Dataset entries:
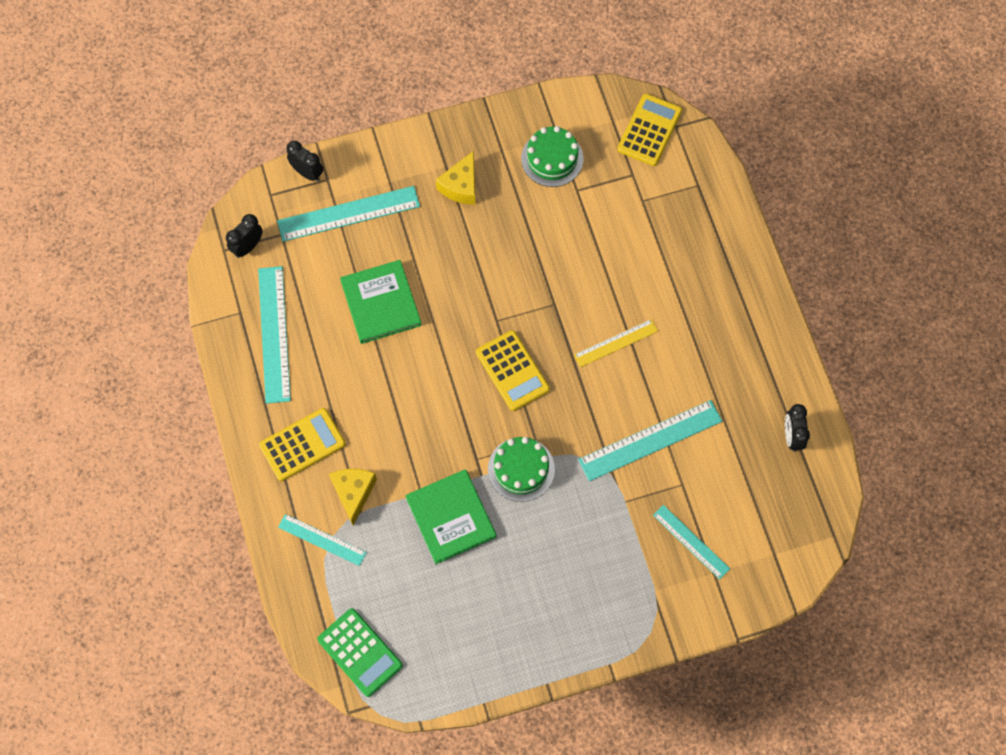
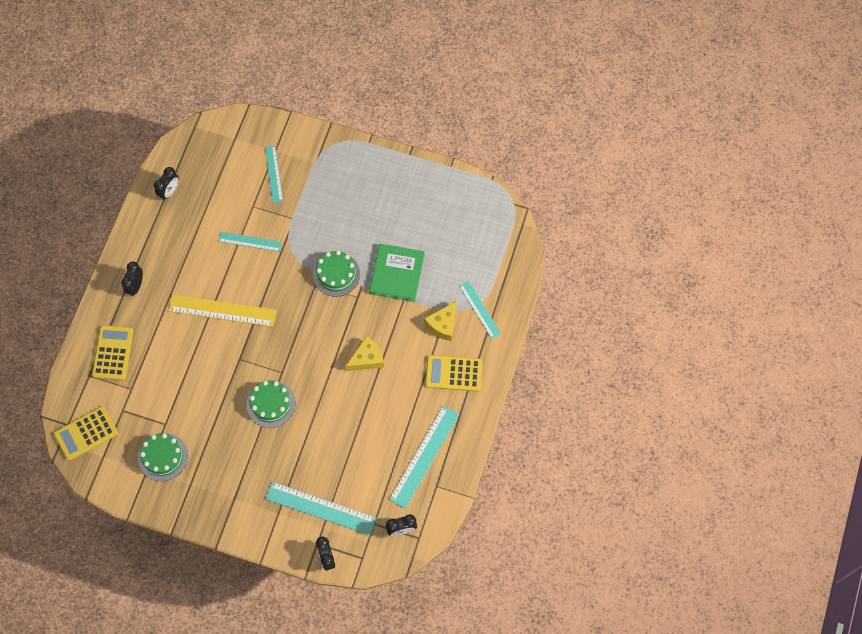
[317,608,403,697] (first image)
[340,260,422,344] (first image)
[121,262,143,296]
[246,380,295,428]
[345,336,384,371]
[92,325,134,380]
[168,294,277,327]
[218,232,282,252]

* [EXERCISE GOAL] Transcribe all of the entries word for word, but skip any pictures they contain.

* [OUTPUT FOR THIS EXERCISE]
[317,608,403,697] (first image)
[340,260,422,344] (first image)
[121,262,143,296]
[246,380,295,428]
[345,336,384,371]
[92,325,134,380]
[168,294,277,327]
[218,232,282,252]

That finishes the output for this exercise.